(DATASET CONTENT begins)
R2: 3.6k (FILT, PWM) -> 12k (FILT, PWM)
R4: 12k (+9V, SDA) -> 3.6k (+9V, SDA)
(DATASET CONTENT ends)
(DATASET CONTENT begins)
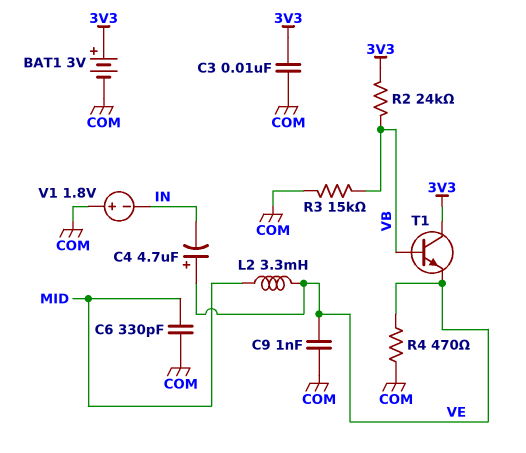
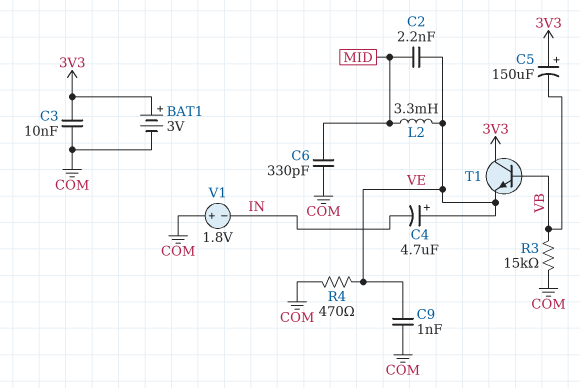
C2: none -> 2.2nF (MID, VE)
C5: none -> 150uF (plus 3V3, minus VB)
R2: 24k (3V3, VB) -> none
(DATASET CONTENT ends)
## [WORK REQUIRED]
Every line above from the line with "R2: 3.6k (FILT, PWM) -> 12k (FILT, PWM)" to the line with "R4: 12k (+9V, SDA) -> 3.6k (+9V, SDA)" is wanted, ends included; write them out exactly and add no other line.

## [COMPLETED TASK]
R2: 3.6k (FILT, PWM) -> 12k (FILT, PWM)
R4: 12k (+9V, SDA) -> 3.6k (+9V, SDA)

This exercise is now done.